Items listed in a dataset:
====

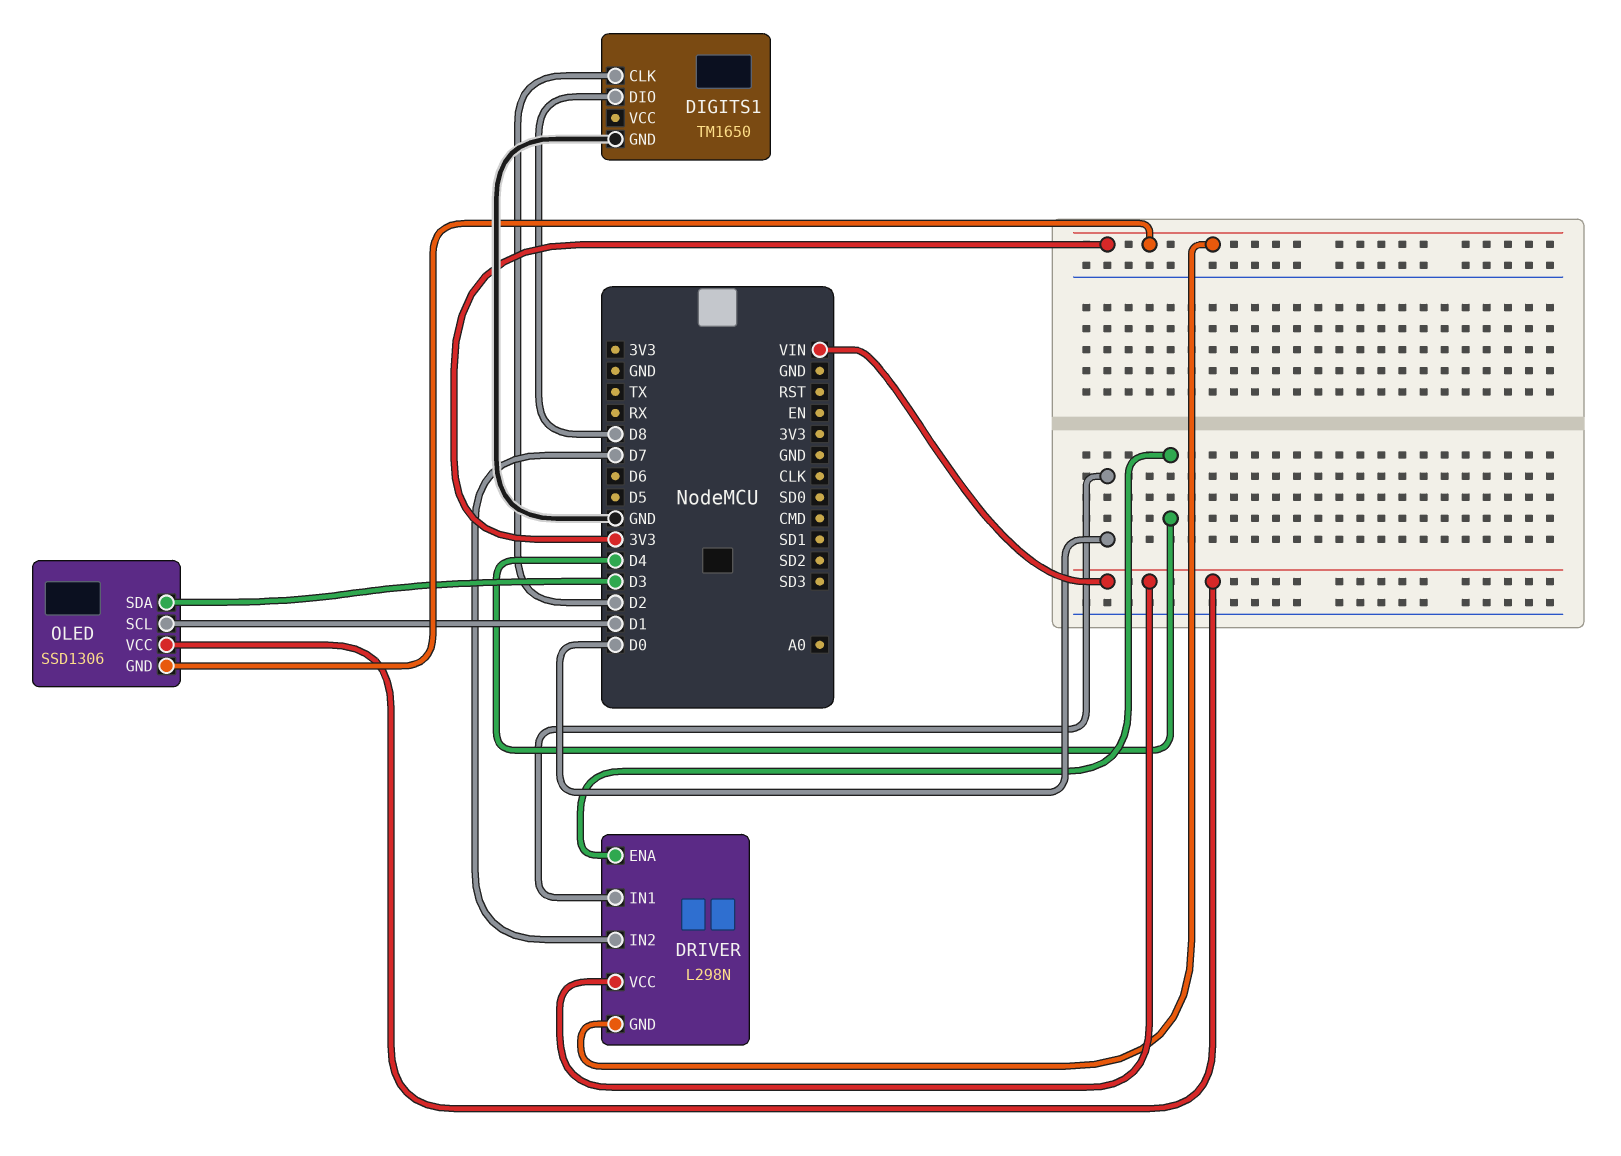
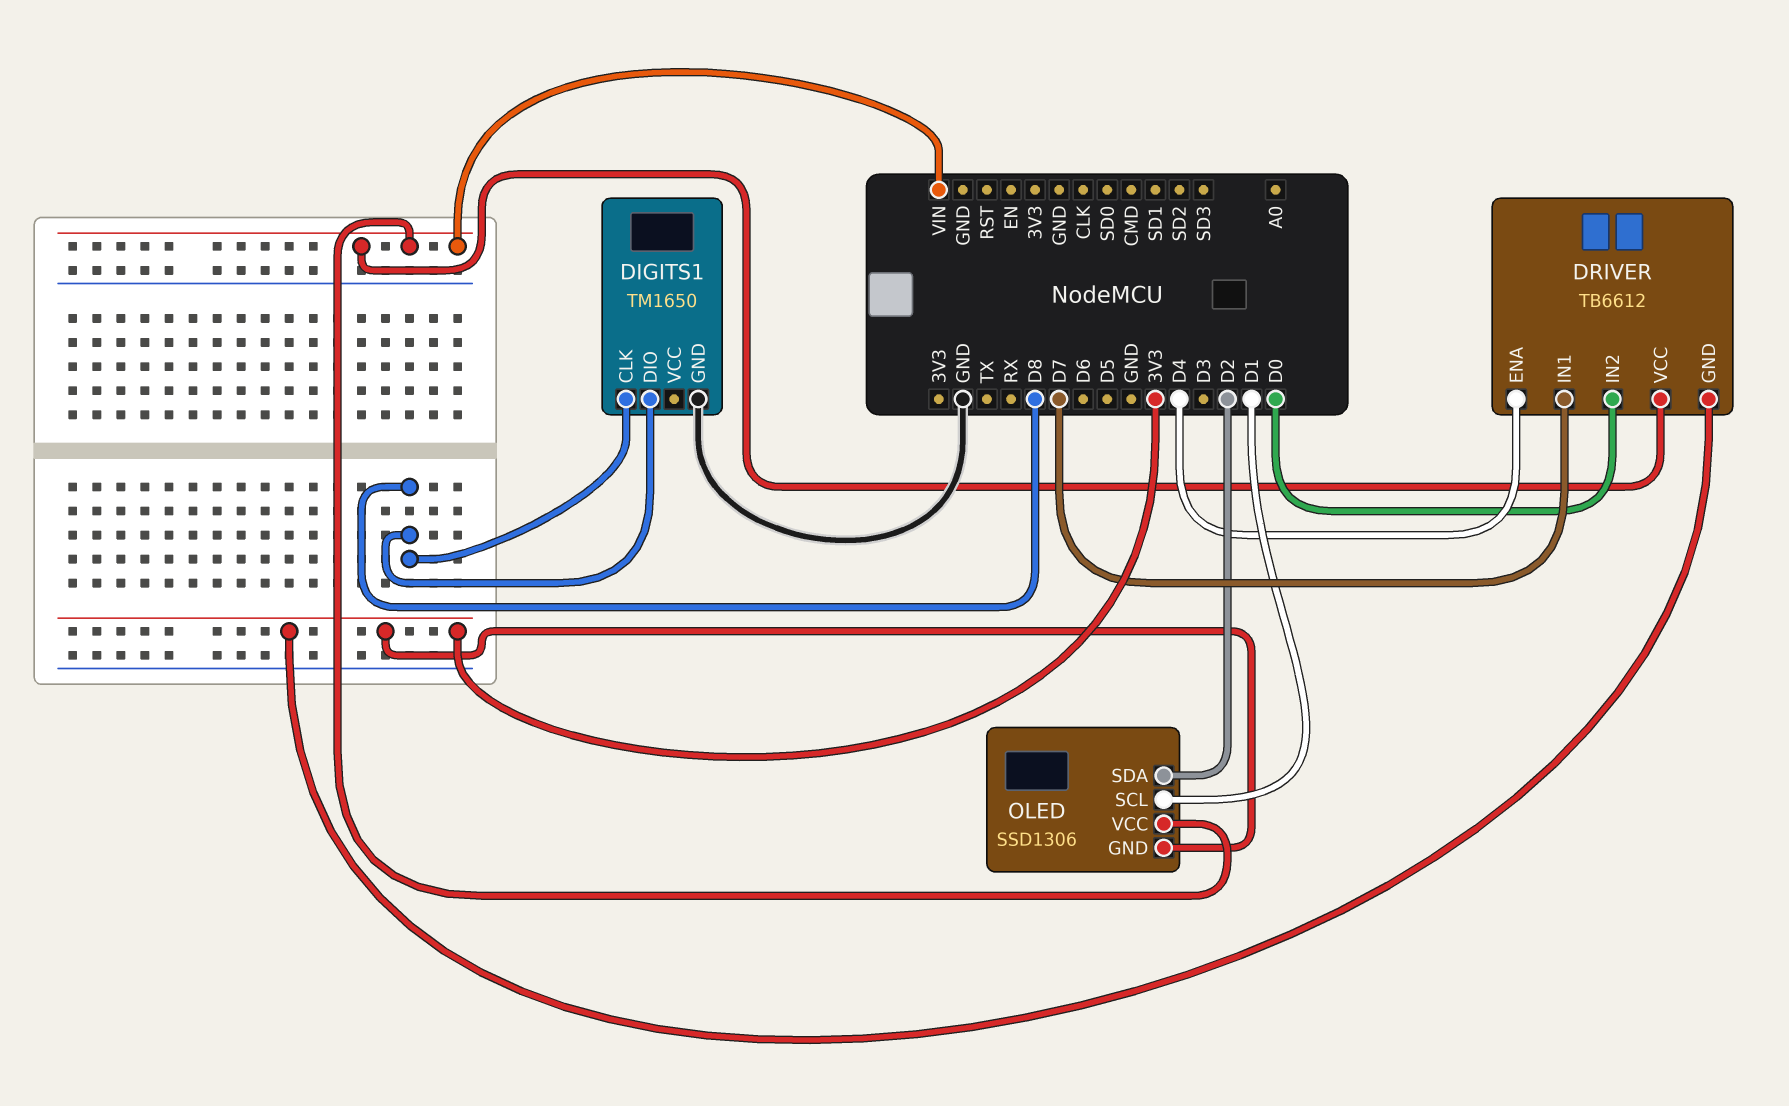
DIGITS1 pin CLK: D2 -> D8
DRIVER: L298N -> TB6612
DRIVER pin IN1: D0 -> D7
DRIVER pin IN2: D7 -> D0
OLED pin SDA: D3 -> D2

====

Exercise details:
Read the records above. Show each line that has the string "DRIVER".

Answer for the task:
DRIVER: L298N -> TB6612
DRIVER pin IN1: D0 -> D7
DRIVER pin IN2: D7 -> D0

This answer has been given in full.